#### DATA EXCERPTS ####

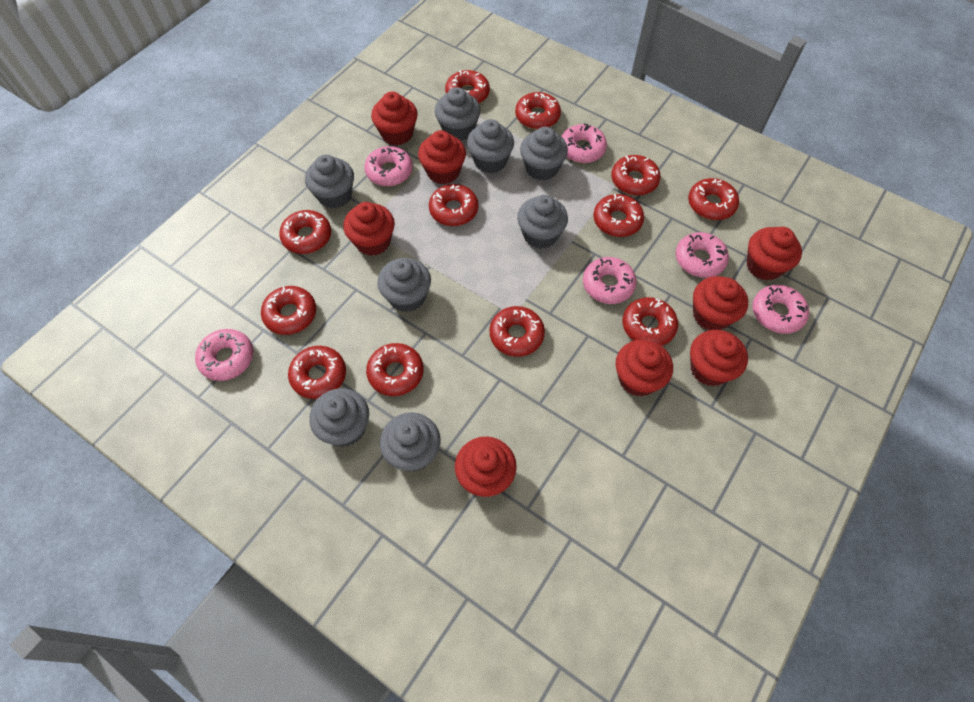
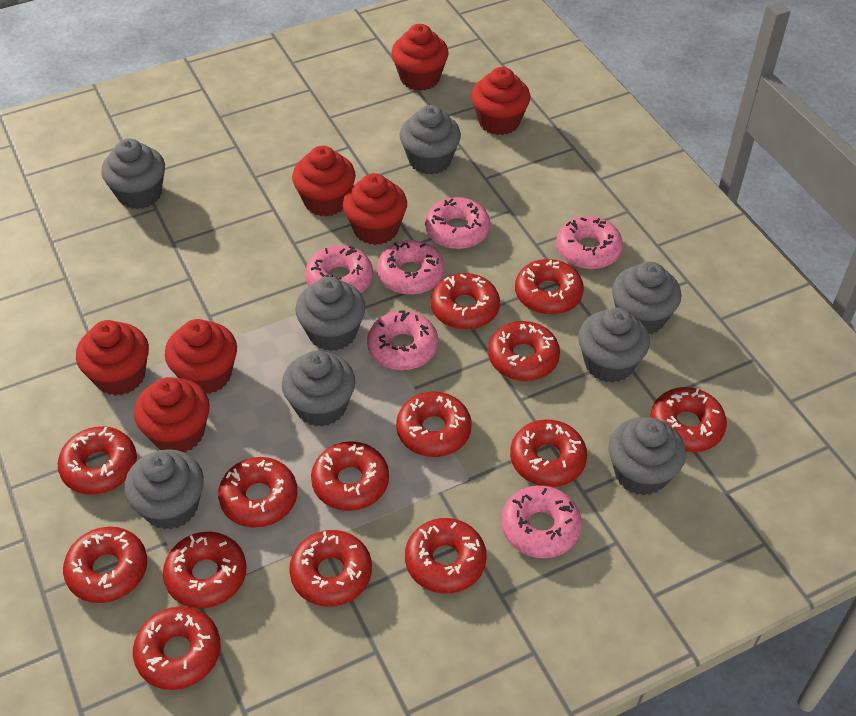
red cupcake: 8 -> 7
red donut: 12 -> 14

####
#### DATA EXCERPTS ####

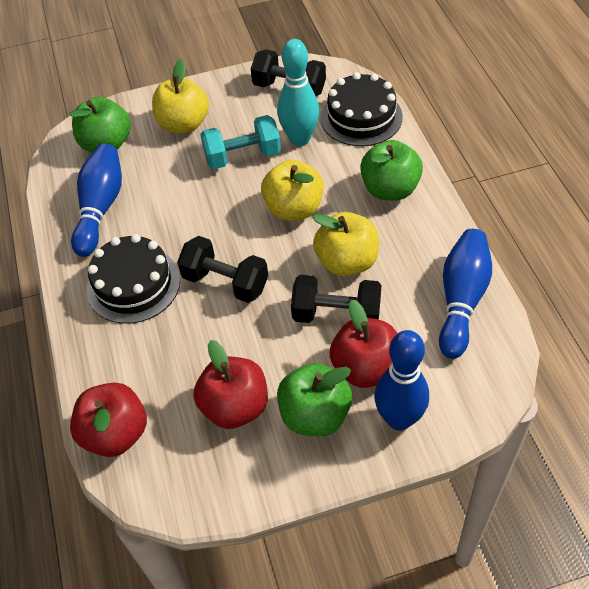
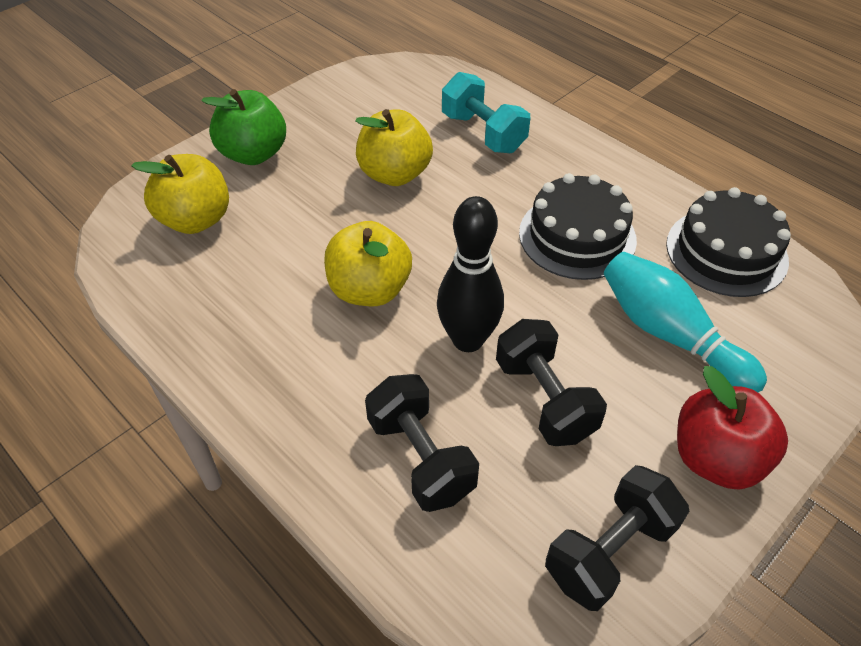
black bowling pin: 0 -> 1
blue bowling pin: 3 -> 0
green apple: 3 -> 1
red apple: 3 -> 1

####
#### DATA EXCERPTS ####

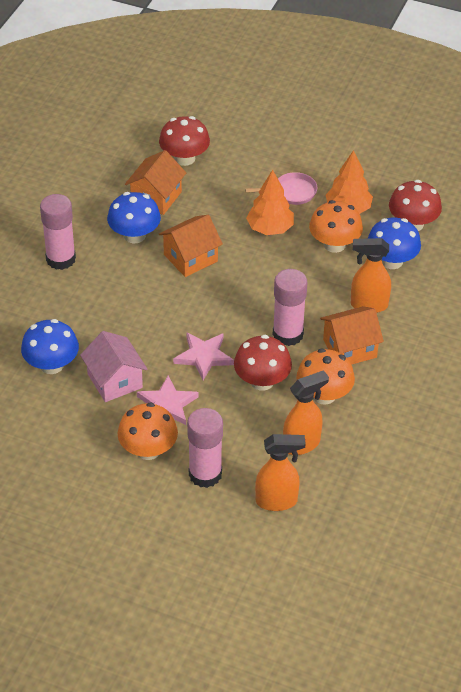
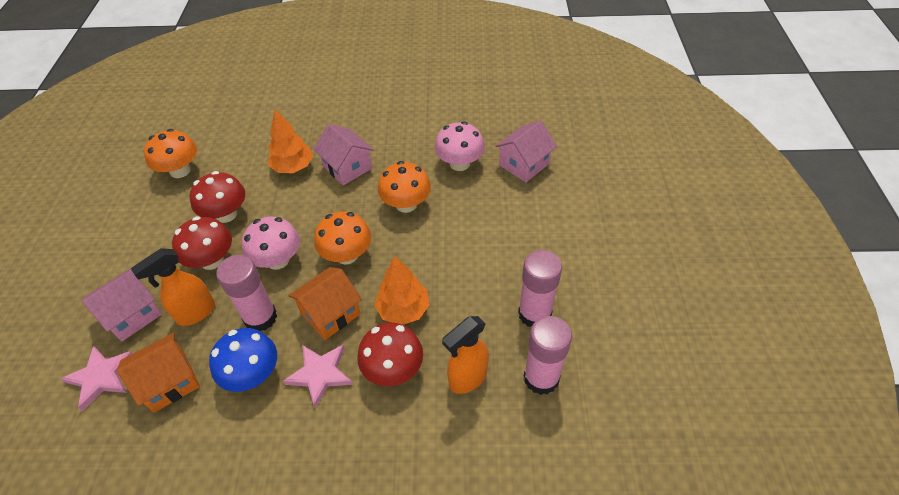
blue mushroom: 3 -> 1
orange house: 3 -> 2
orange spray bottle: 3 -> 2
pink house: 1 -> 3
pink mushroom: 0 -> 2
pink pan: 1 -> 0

####

▸ **REQUIRED WORK**
Among the entries above, how many lines hold the string "bowling"? Answer with the bare number.

▸ **OUTPUT**
2